- _Task objective_
What are the lines, word for word, from the line with "camera: 85 degrees right, 5 degrees down" up to and including the line with "camera: 25 degrees left, 20 degrees up" in the records below? Omit the pictures.

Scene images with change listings
================

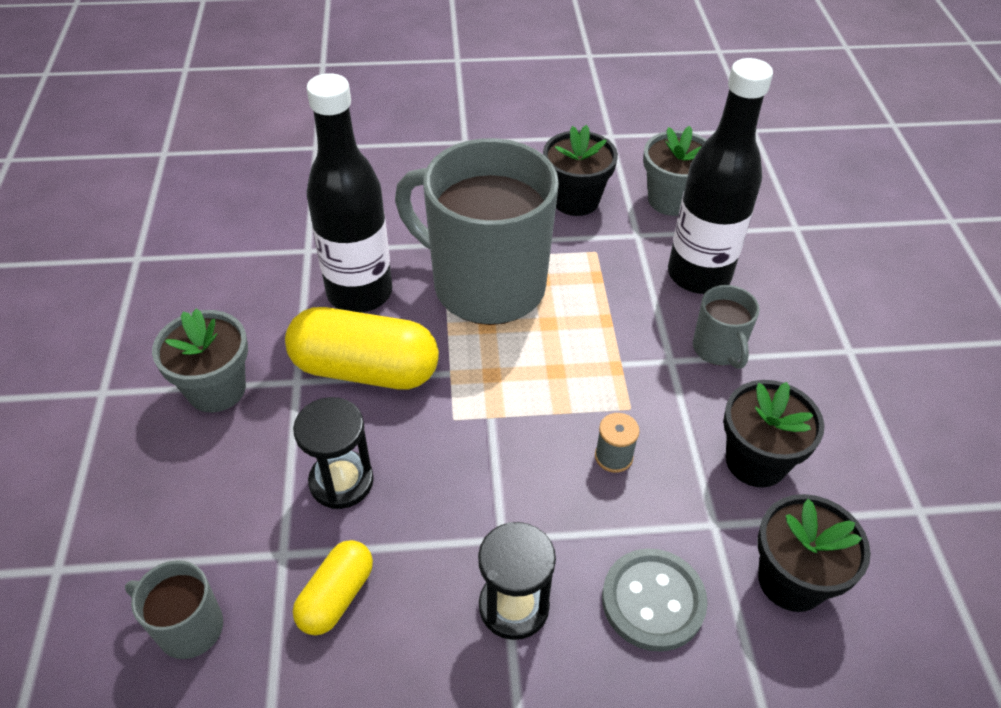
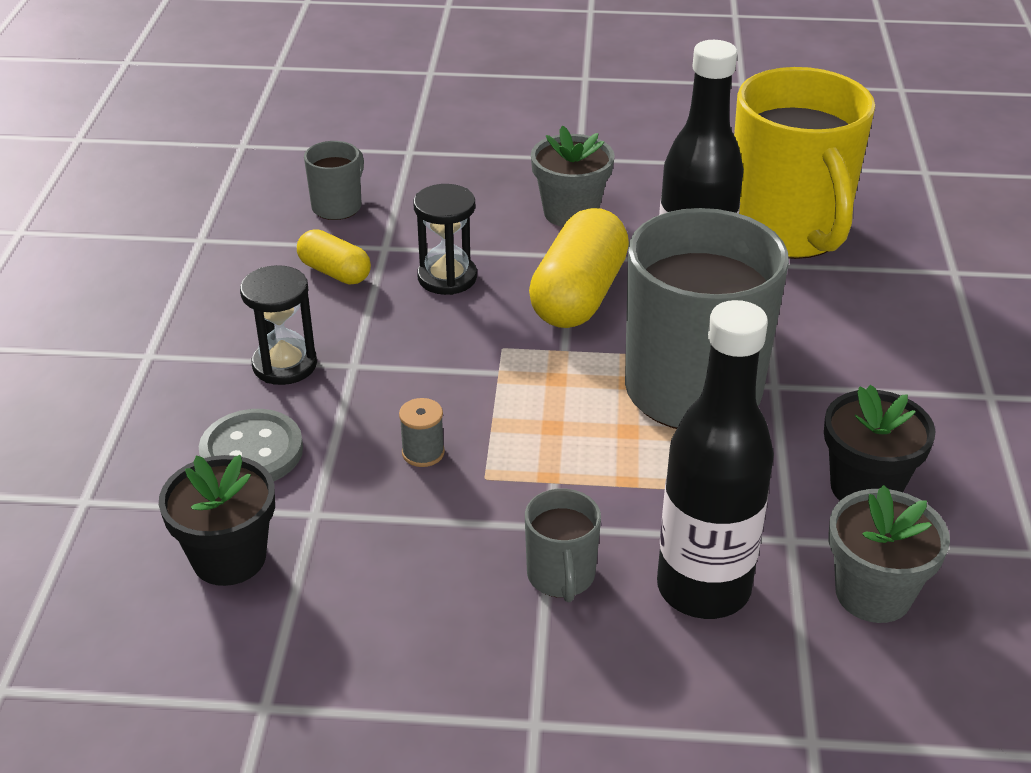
camera: 100 degrees right, 10 degrees down
(256, 233) = (788, 231): none -> yellow mug
(718, 349) = (561, 576): grey mug -> grey mug turned 90 degrees counterclockwise
(756, 461) = (382, 568): black flower pot -> none

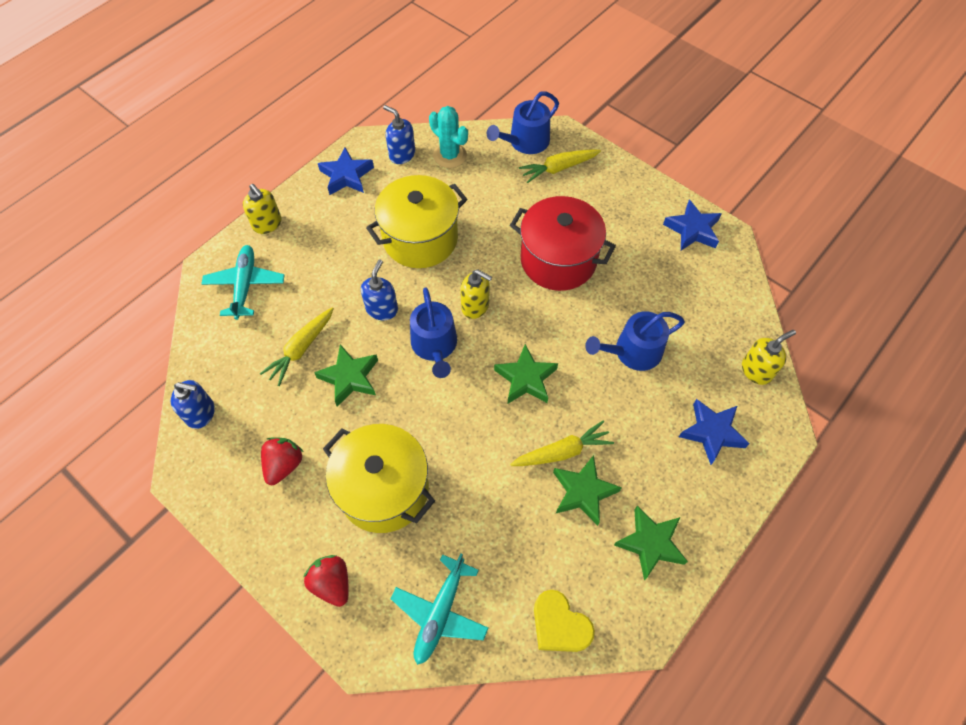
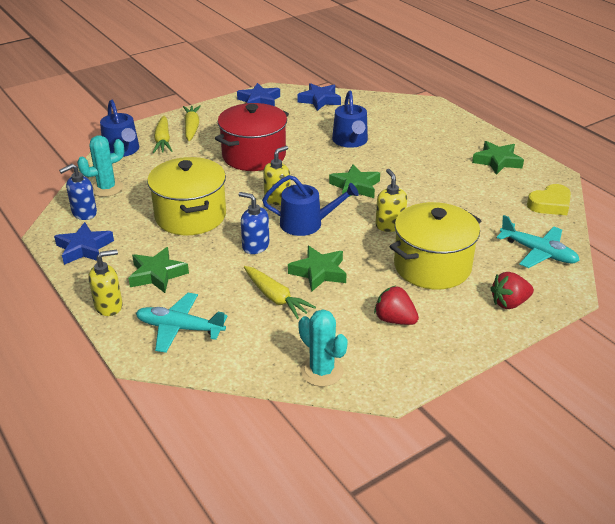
camera: 75 degrees left, 25 degrees down
(201, 413) = (321, 371): blue soap dispenser -> turquoise cactus
(562, 451) = (421, 182): yellow carrot -> yellow carrot (191, 128)
(583, 492) = (455, 179): green star -> green star (157, 274)
(712, 432) = (423, 126): blue star -> blue star (320, 100)
(756, 370) = (383, 103): yellow soap dispenser -> yellow soap dispenser (390, 225)

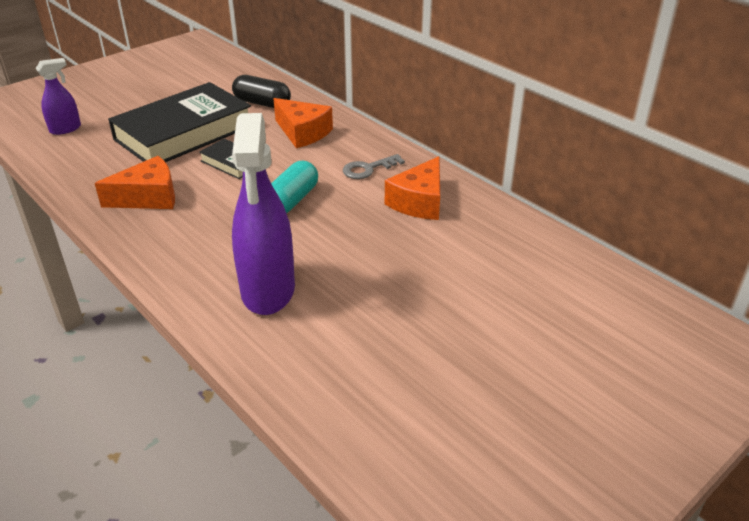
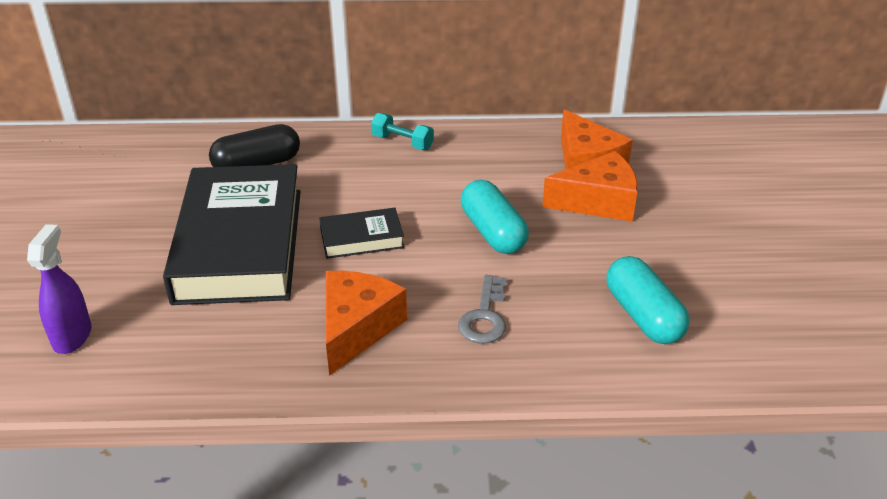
camera: 50 degrees left, 0 degrees up
(268, 291) = (643, 316): purple spray bottle -> turquoise capsule
(303, 133) = (364, 168): orange cheese -> orange cheese (598, 202)
(347, 132) = (402, 142): none -> turquoise dumbbell
(368, 169) = (492, 163): grey key -> grey key (485, 316)

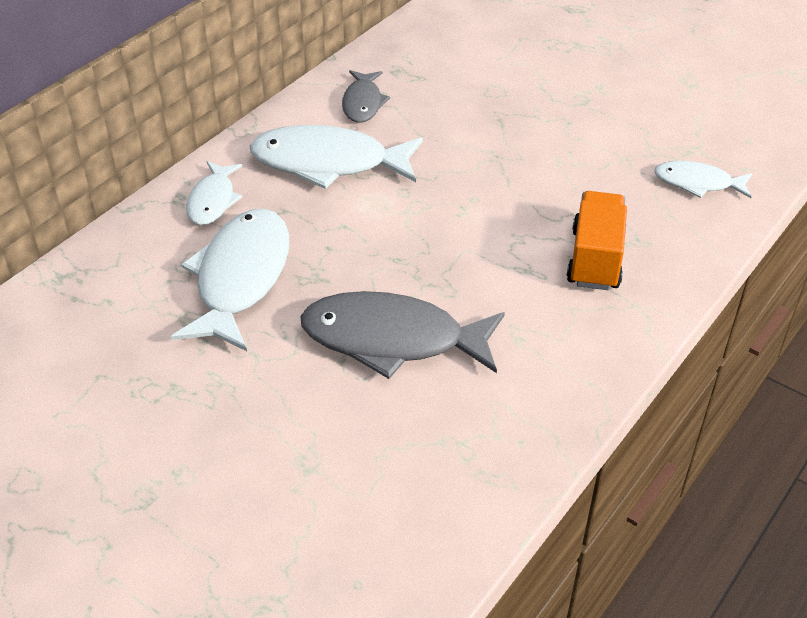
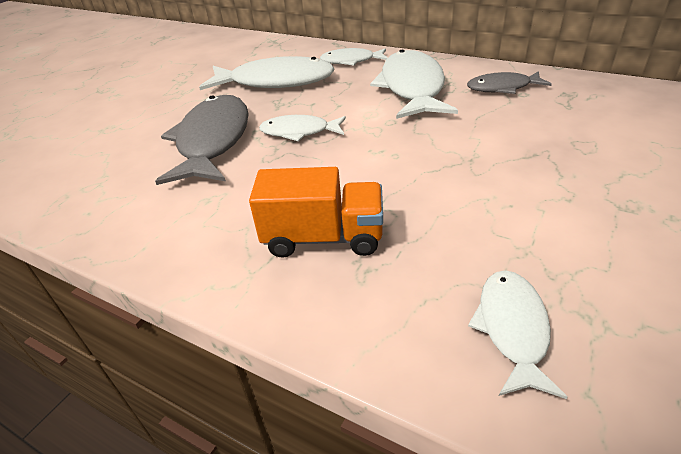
camera: 85 degrees right, 5 degrees down
(400, 263) = (299, 132): none -> white fish

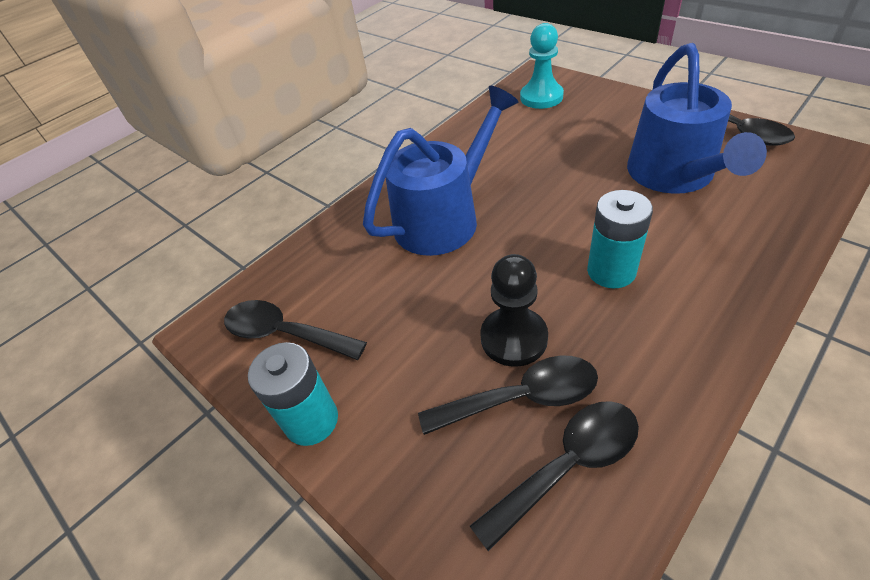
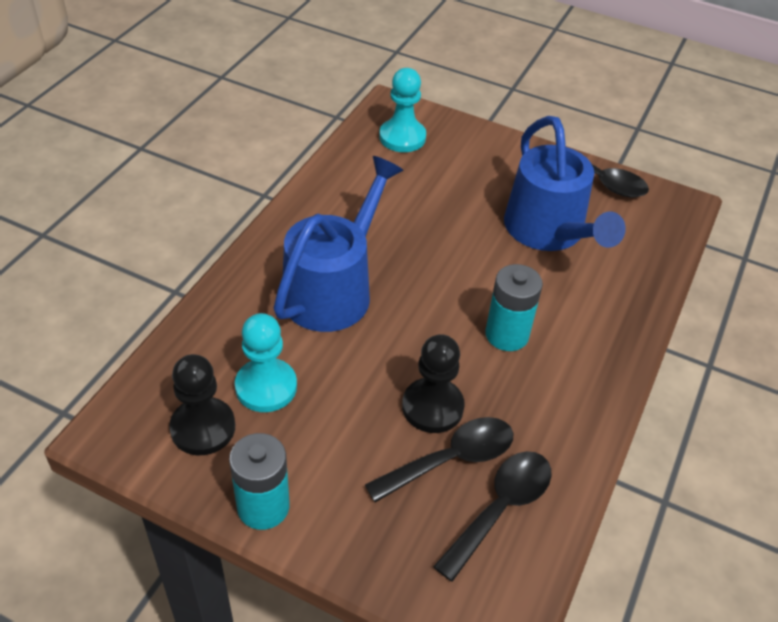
camera: 25 degrees left, 0 degrees up
(285, 333) = (203, 428): black spoon -> black pawn
(354, 301) = (266, 387): none -> turquoise pawn

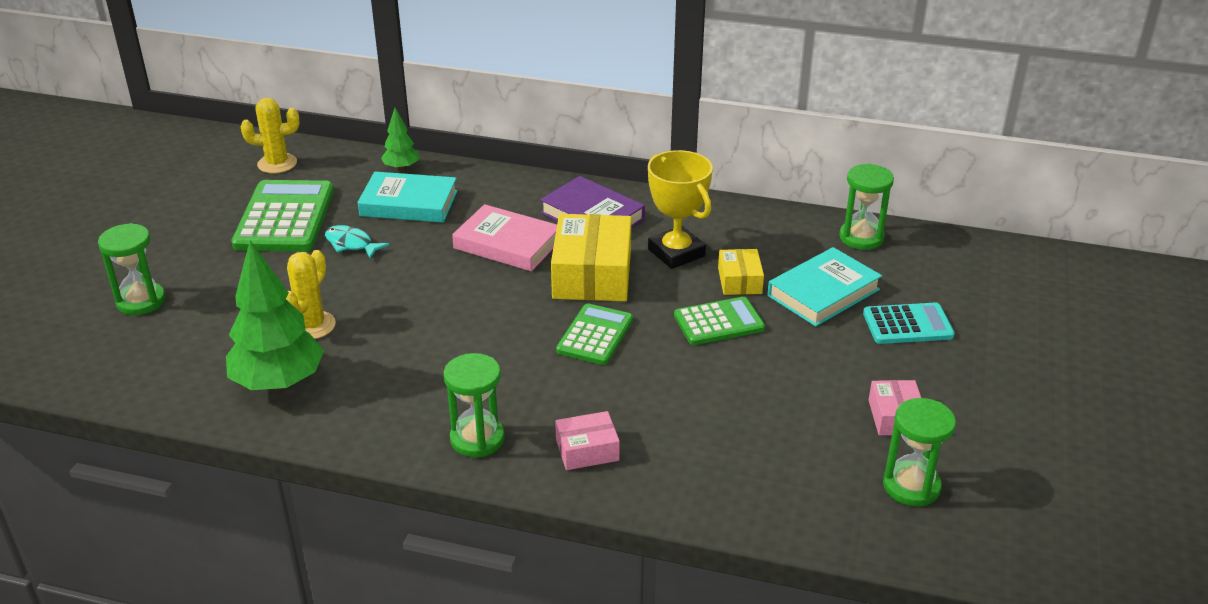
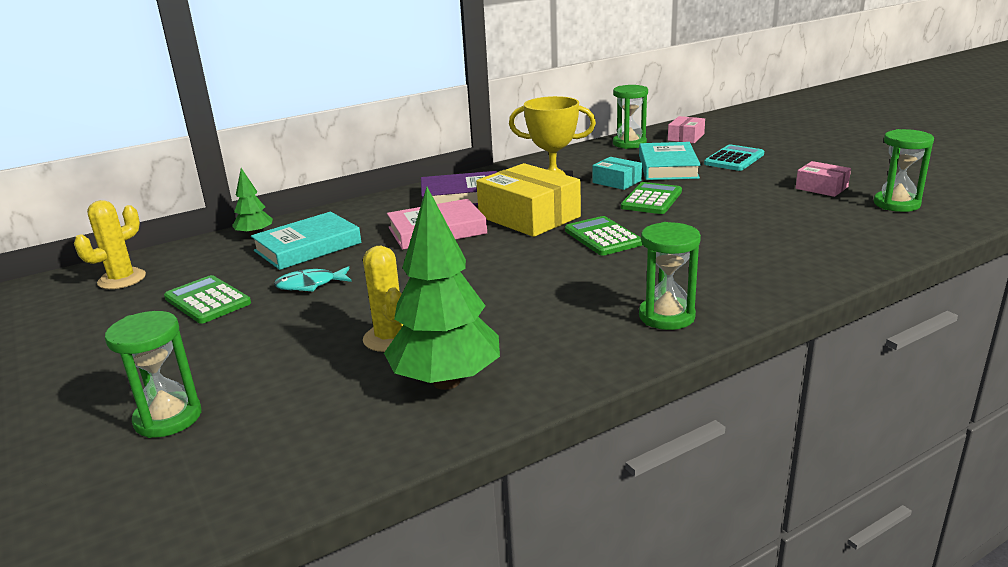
camera: 45 degrees left, 10 degrees down
(285, 218) = (207, 300): green calculator -> green calculator, size x0.61
(587, 450) = (737, 281): pink box -> pink box (686, 137)
(739, 281) = (616, 181): yellow box -> turquoise box

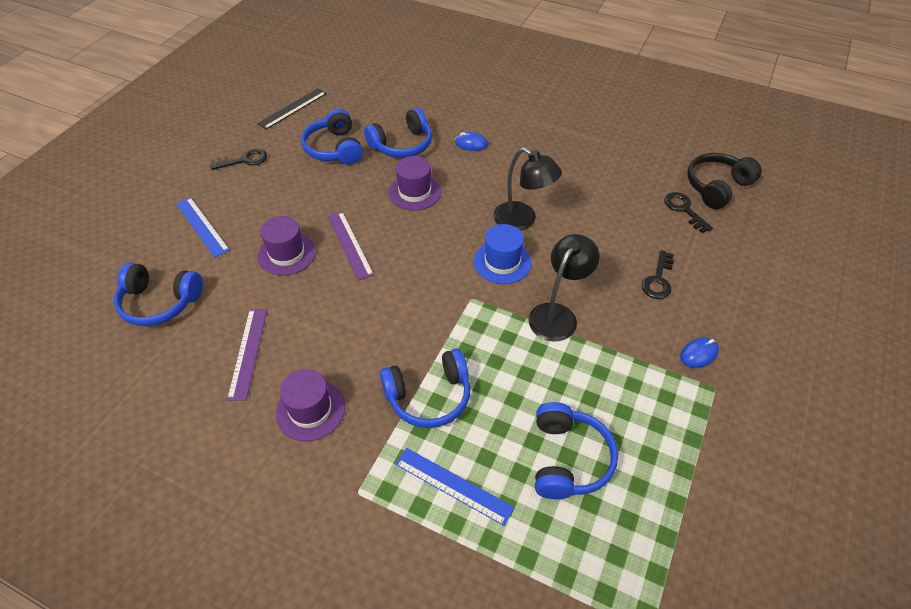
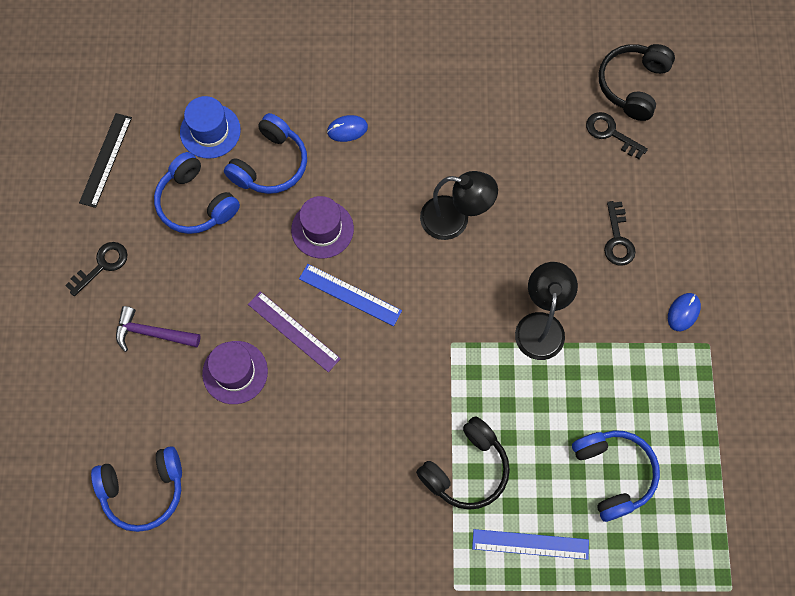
camera: 25 degrees left, 20 degrees up
(202, 226) = (119, 378): blue ruler -> blue ruler (350, 295)
(247, 209) = (152, 333): none -> purple hammer
(248, 352) = (272, 503): purple ruler -> none
(310, 410) = (368, 533): purple hat -> none
(429, 396) = (466, 469): blue headphones -> black headphones
(502, 262) = (459, 284): blue hat -> blue hat (210, 131)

================

- _Finished exercise_
camera: 85 degrees right, 5 degrees down
(400, 263) = (299, 132): none -> white fish

camera: 25 degrees left, 0 degrees up
(285, 333) = (203, 428): black spoon -> black pawn
(354, 301) = (266, 387): none -> turquoise pawn

camera: 45 degrees left, 10 degrees down
(285, 218) = (207, 300): green calculator -> green calculator, size x0.61
(587, 450) = (737, 281): pink box -> pink box (686, 137)
(739, 281) = (616, 181): yellow box -> turquoise box

camera: 25 degrees left, 20 degrees up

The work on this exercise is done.